* TASK GOAL
Switch each "dial" in the rows below to "face", and give all the rows back with nothing else changed.

* Lines of data

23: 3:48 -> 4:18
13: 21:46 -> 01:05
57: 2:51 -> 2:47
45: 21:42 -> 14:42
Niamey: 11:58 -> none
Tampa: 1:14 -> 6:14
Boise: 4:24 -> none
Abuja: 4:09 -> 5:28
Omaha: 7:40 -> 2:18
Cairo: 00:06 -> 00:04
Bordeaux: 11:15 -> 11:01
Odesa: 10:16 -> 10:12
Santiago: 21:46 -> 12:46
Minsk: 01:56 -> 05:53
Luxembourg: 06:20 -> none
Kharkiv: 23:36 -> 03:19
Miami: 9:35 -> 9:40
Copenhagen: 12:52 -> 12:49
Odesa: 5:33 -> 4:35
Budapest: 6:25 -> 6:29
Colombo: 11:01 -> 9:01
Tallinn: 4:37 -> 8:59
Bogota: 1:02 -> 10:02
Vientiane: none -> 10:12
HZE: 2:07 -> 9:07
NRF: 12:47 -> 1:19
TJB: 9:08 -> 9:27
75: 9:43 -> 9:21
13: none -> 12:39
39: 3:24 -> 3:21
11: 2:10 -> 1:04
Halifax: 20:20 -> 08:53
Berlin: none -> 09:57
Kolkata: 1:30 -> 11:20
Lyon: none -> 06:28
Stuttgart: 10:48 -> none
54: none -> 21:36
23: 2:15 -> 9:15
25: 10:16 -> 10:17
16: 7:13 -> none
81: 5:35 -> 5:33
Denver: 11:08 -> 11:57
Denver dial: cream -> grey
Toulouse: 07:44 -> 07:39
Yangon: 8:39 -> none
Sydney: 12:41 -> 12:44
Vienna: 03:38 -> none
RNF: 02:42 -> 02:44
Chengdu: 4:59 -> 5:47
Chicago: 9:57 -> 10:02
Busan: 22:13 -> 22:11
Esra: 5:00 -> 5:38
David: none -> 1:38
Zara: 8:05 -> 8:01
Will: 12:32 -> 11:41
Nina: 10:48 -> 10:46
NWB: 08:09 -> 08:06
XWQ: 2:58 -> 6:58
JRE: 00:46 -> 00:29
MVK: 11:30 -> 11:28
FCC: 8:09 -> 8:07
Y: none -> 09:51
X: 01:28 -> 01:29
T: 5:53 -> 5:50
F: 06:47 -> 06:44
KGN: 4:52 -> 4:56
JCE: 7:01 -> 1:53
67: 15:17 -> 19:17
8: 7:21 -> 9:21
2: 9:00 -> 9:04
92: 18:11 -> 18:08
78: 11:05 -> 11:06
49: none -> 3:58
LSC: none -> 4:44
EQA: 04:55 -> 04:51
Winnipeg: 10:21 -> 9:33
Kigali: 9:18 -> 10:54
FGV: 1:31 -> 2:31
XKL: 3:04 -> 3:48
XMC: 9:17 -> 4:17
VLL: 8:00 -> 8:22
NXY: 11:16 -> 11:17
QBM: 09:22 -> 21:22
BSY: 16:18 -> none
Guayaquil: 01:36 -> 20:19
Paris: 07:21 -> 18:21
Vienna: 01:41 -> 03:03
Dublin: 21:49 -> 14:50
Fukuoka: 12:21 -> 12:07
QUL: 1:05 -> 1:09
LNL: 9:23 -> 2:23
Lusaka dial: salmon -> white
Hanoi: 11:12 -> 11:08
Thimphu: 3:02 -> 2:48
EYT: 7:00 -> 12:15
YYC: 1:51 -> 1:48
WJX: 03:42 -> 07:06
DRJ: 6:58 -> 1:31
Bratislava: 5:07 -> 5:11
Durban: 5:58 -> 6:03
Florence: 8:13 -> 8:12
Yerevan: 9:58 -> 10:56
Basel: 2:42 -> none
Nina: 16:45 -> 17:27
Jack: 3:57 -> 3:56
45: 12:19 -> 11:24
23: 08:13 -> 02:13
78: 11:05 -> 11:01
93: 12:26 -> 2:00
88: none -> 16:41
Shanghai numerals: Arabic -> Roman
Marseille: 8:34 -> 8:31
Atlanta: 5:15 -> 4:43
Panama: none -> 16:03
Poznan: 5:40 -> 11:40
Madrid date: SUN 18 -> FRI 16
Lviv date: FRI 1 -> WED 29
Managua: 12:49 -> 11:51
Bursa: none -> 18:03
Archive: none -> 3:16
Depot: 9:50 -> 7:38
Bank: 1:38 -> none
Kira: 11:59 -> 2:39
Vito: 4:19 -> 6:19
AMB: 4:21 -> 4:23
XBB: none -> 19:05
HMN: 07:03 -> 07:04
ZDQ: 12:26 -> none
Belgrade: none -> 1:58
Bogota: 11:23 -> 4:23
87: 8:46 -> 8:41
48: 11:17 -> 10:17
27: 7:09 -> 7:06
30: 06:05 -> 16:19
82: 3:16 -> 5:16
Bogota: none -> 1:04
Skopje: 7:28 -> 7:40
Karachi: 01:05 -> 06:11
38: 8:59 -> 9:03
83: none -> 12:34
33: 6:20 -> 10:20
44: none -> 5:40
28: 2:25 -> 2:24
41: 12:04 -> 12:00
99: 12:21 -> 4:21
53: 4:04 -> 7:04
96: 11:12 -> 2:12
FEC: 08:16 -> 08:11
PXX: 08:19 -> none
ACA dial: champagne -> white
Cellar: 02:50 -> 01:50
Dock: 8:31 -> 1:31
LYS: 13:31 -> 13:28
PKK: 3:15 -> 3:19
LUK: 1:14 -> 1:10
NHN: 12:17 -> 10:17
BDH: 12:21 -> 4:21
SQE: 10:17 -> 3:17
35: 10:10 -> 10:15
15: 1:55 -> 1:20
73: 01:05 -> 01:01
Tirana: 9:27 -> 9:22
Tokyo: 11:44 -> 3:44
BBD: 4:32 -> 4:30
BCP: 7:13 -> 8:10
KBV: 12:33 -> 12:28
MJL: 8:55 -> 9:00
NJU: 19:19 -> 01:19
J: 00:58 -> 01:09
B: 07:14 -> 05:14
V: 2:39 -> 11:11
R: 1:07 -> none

* EXERCISE RESULT
23: 3:48 -> 4:18
13: 21:46 -> 01:05
57: 2:51 -> 2:47
45: 21:42 -> 14:42
Niamey: 11:58 -> none
Tampa: 1:14 -> 6:14
Boise: 4:24 -> none
Abuja: 4:09 -> 5:28
Omaha: 7:40 -> 2:18
Cairo: 00:06 -> 00:04
Bordeaux: 11:15 -> 11:01
Odesa: 10:16 -> 10:12
Santiago: 21:46 -> 12:46
Minsk: 01:56 -> 05:53
Luxembourg: 06:20 -> none
Kharkiv: 23:36 -> 03:19
Miami: 9:35 -> 9:40
Copenhagen: 12:52 -> 12:49
Odesa: 5:33 -> 4:35
Budapest: 6:25 -> 6:29
Colombo: 11:01 -> 9:01
Tallinn: 4:37 -> 8:59
Bogota: 1:02 -> 10:02
Vientiane: none -> 10:12
HZE: 2:07 -> 9:07
NRF: 12:47 -> 1:19
TJB: 9:08 -> 9:27
75: 9:43 -> 9:21
13: none -> 12:39
39: 3:24 -> 3:21
11: 2:10 -> 1:04
Halifax: 20:20 -> 08:53
Berlin: none -> 09:57
Kolkata: 1:30 -> 11:20
Lyon: none -> 06:28
Stuttgart: 10:48 -> none
54: none -> 21:36
23: 2:15 -> 9:15
25: 10:16 -> 10:17
16: 7:13 -> none
81: 5:35 -> 5:33
Denver: 11:08 -> 11:57
Denver face: cream -> grey
Toulouse: 07:44 -> 07:39
Yangon: 8:39 -> none
Sydney: 12:41 -> 12:44
Vienna: 03:38 -> none
RNF: 02:42 -> 02:44
Chengdu: 4:59 -> 5:47
Chicago: 9:57 -> 10:02
Busan: 22:13 -> 22:11
Esra: 5:00 -> 5:38
David: none -> 1:38
Zara: 8:05 -> 8:01
Will: 12:32 -> 11:41
Nina: 10:48 -> 10:46
NWB: 08:09 -> 08:06
XWQ: 2:58 -> 6:58
JRE: 00:46 -> 00:29
MVK: 11:30 -> 11:28
FCC: 8:09 -> 8:07
Y: none -> 09:51
X: 01:28 -> 01:29
T: 5:53 -> 5:50
F: 06:47 -> 06:44
KGN: 4:52 -> 4:56
JCE: 7:01 -> 1:53
67: 15:17 -> 19:17
8: 7:21 -> 9:21
2: 9:00 -> 9:04
92: 18:11 -> 18:08
78: 11:05 -> 11:06
49: none -> 3:58
LSC: none -> 4:44
EQA: 04:55 -> 04:51
Winnipeg: 10:21 -> 9:33
Kigali: 9:18 -> 10:54
FGV: 1:31 -> 2:31
XKL: 3:04 -> 3:48
XMC: 9:17 -> 4:17
VLL: 8:00 -> 8:22
NXY: 11:16 -> 11:17
QBM: 09:22 -> 21:22
BSY: 16:18 -> none
Guayaquil: 01:36 -> 20:19
Paris: 07:21 -> 18:21
Vienna: 01:41 -> 03:03
Dublin: 21:49 -> 14:50
Fukuoka: 12:21 -> 12:07
QUL: 1:05 -> 1:09
LNL: 9:23 -> 2:23
Lusaka face: salmon -> white
Hanoi: 11:12 -> 11:08
Thimphu: 3:02 -> 2:48
EYT: 7:00 -> 12:15
YYC: 1:51 -> 1:48
WJX: 03:42 -> 07:06
DRJ: 6:58 -> 1:31
Bratislava: 5:07 -> 5:11
Durban: 5:58 -> 6:03
Florence: 8:13 -> 8:12
Yerevan: 9:58 -> 10:56
Basel: 2:42 -> none
Nina: 16:45 -> 17:27
Jack: 3:57 -> 3:56
45: 12:19 -> 11:24
23: 08:13 -> 02:13
78: 11:05 -> 11:01
93: 12:26 -> 2:00
88: none -> 16:41
Shanghai numerals: Arabic -> Roman
Marseille: 8:34 -> 8:31
Atlanta: 5:15 -> 4:43
Panama: none -> 16:03
Poznan: 5:40 -> 11:40
Madrid date: SUN 18 -> FRI 16
Lviv date: FRI 1 -> WED 29
Managua: 12:49 -> 11:51
Bursa: none -> 18:03
Archive: none -> 3:16
Depot: 9:50 -> 7:38
Bank: 1:38 -> none
Kira: 11:59 -> 2:39
Vito: 4:19 -> 6:19
AMB: 4:21 -> 4:23
XBB: none -> 19:05
HMN: 07:03 -> 07:04
ZDQ: 12:26 -> none
Belgrade: none -> 1:58
Bogota: 11:23 -> 4:23
87: 8:46 -> 8:41
48: 11:17 -> 10:17
27: 7:09 -> 7:06
30: 06:05 -> 16:19
82: 3:16 -> 5:16
Bogota: none -> 1:04
Skopje: 7:28 -> 7:40
Karachi: 01:05 -> 06:11
38: 8:59 -> 9:03
83: none -> 12:34
33: 6:20 -> 10:20
44: none -> 5:40
28: 2:25 -> 2:24
41: 12:04 -> 12:00
99: 12:21 -> 4:21
53: 4:04 -> 7:04
96: 11:12 -> 2:12
FEC: 08:16 -> 08:11
PXX: 08:19 -> none
ACA face: champagne -> white
Cellar: 02:50 -> 01:50
Dock: 8:31 -> 1:31
LYS: 13:31 -> 13:28
PKK: 3:15 -> 3:19
LUK: 1:14 -> 1:10
NHN: 12:17 -> 10:17
BDH: 12:21 -> 4:21
SQE: 10:17 -> 3:17
35: 10:10 -> 10:15
15: 1:55 -> 1:20
73: 01:05 -> 01:01
Tirana: 9:27 -> 9:22
Tokyo: 11:44 -> 3:44
BBD: 4:32 -> 4:30
BCP: 7:13 -> 8:10
KBV: 12:33 -> 12:28
MJL: 8:55 -> 9:00
NJU: 19:19 -> 01:19
J: 00:58 -> 01:09
B: 07:14 -> 05:14
V: 2:39 -> 11:11
R: 1:07 -> none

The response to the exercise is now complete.